● **TASK PROMPT**: Locate every line in the items that contains the string "kern" and copy each of those lines in full.

# # # # # # #

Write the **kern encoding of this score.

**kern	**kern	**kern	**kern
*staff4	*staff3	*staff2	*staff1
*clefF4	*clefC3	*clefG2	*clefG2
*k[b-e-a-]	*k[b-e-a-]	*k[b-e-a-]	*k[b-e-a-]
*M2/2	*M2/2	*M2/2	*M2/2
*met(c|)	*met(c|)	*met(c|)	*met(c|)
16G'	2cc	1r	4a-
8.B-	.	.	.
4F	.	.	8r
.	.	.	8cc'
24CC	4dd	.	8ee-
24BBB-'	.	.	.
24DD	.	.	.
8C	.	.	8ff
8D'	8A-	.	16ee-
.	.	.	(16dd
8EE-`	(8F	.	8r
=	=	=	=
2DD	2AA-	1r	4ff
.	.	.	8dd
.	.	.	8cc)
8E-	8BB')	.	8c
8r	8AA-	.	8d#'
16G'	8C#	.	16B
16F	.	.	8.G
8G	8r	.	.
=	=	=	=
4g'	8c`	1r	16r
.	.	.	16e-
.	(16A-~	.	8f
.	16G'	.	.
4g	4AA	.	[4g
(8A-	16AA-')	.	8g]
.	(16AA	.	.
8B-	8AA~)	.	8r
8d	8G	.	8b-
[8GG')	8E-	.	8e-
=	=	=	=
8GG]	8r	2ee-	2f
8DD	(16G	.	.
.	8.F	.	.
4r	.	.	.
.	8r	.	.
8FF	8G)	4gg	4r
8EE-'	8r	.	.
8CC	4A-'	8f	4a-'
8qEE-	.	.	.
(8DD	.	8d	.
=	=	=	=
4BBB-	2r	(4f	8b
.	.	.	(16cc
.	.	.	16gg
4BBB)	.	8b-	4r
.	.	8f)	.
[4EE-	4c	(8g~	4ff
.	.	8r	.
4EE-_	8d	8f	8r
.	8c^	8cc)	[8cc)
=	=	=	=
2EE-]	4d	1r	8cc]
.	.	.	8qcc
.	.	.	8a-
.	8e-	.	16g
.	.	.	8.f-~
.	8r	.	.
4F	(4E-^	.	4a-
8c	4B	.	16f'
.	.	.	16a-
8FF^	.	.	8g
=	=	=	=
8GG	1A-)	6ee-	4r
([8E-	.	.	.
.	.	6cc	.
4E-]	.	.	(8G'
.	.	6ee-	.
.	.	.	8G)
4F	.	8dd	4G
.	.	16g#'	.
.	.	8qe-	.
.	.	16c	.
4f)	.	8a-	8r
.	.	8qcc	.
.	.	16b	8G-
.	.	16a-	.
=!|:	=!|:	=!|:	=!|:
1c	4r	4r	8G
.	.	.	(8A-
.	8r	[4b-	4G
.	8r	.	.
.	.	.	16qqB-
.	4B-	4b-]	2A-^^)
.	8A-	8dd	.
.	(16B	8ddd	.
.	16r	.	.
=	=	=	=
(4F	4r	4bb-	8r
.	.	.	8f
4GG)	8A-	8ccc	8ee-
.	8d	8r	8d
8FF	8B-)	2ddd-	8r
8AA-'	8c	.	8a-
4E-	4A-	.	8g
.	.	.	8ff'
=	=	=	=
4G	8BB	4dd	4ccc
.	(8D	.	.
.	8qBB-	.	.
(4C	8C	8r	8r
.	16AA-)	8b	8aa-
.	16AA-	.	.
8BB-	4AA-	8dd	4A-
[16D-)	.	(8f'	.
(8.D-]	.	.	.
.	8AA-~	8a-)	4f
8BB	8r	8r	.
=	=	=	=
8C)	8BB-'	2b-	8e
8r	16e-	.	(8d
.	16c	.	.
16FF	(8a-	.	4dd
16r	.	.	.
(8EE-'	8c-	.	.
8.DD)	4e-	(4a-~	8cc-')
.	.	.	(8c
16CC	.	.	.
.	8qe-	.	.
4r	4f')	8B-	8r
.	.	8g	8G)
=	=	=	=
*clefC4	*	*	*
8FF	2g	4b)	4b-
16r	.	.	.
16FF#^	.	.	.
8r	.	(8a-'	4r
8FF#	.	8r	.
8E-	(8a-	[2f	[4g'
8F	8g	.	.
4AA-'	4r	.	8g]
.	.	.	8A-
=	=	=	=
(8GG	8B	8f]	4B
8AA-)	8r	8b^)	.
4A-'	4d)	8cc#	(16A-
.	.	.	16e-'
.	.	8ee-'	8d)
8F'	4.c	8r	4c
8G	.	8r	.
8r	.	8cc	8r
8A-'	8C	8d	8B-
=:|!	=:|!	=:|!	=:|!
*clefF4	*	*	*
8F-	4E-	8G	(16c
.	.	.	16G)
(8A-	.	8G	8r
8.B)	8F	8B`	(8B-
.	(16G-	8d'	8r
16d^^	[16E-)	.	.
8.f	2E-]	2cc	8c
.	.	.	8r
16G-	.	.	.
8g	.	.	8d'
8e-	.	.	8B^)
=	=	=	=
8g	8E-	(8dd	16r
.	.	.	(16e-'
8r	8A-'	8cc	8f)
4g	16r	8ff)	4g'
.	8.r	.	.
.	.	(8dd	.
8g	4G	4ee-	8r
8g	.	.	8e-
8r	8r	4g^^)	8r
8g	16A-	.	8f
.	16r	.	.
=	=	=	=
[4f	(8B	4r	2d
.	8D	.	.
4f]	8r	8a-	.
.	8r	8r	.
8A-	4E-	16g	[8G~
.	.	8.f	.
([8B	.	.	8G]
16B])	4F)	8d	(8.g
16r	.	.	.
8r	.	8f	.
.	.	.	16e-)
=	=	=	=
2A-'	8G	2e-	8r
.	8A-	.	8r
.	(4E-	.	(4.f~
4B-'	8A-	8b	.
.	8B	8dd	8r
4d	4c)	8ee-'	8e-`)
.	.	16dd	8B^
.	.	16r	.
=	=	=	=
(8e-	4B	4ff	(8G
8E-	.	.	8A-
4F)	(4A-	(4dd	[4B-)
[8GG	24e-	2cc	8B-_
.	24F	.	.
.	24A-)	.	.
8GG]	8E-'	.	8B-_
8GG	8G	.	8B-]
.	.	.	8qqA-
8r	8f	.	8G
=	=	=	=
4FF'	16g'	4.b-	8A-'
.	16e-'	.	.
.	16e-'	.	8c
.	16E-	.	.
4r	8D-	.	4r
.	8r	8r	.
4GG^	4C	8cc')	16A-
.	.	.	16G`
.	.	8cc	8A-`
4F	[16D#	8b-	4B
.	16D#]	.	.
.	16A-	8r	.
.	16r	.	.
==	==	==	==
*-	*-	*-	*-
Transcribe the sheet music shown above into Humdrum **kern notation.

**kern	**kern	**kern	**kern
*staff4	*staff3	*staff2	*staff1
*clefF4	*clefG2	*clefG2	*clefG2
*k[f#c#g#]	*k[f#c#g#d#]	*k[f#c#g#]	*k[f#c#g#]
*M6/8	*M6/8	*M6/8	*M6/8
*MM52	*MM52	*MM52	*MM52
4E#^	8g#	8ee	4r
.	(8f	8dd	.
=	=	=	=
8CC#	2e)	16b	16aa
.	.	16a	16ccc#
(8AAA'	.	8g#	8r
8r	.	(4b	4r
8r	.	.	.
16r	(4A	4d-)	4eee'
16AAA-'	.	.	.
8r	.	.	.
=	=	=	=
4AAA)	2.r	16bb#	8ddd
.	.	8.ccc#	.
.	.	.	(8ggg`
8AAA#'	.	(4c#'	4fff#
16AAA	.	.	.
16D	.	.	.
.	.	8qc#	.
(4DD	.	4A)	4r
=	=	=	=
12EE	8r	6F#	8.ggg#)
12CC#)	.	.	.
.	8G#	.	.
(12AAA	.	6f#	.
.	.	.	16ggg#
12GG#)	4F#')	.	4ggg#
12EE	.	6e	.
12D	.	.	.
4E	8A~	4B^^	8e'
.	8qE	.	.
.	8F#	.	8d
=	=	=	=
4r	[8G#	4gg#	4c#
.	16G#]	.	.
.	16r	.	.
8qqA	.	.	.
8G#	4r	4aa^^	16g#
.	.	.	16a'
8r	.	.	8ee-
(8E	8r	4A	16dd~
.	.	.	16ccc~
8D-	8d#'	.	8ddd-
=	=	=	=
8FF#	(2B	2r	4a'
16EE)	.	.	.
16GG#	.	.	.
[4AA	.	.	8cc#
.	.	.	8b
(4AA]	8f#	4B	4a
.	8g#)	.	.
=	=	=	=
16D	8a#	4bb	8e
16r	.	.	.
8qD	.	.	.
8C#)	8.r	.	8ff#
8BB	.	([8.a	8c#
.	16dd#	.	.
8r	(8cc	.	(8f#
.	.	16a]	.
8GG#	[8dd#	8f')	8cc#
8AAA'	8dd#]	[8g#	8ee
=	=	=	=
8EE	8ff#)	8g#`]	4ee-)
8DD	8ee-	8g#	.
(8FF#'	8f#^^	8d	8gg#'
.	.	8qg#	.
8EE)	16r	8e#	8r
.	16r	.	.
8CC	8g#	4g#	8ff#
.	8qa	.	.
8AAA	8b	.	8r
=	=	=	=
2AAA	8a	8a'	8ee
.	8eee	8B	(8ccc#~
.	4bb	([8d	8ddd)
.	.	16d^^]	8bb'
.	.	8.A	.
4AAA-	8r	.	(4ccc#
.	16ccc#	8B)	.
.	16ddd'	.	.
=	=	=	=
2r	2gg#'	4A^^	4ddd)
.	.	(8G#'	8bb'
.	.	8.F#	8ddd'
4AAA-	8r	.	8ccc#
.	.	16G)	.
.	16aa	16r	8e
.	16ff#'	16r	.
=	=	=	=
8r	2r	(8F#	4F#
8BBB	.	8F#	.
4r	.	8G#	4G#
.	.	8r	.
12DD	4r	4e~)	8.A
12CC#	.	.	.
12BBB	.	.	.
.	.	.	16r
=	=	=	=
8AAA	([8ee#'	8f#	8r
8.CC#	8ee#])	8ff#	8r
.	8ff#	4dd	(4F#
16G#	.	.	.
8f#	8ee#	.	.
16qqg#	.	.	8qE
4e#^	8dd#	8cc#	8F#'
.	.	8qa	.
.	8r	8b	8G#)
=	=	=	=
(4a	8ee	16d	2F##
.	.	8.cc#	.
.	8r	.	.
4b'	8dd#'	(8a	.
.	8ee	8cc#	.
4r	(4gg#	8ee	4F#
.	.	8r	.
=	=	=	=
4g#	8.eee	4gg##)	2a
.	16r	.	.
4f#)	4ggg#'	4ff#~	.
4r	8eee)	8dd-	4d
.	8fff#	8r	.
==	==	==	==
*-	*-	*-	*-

# # # # # # #

● **RESULT BELOW**:
Write the **kern encoding of this score.
**kern	**kern	**kern	**kern
Transcribe the sheet music shown above into Humdrum **kern notation.
**kern	**kern	**kern	**kern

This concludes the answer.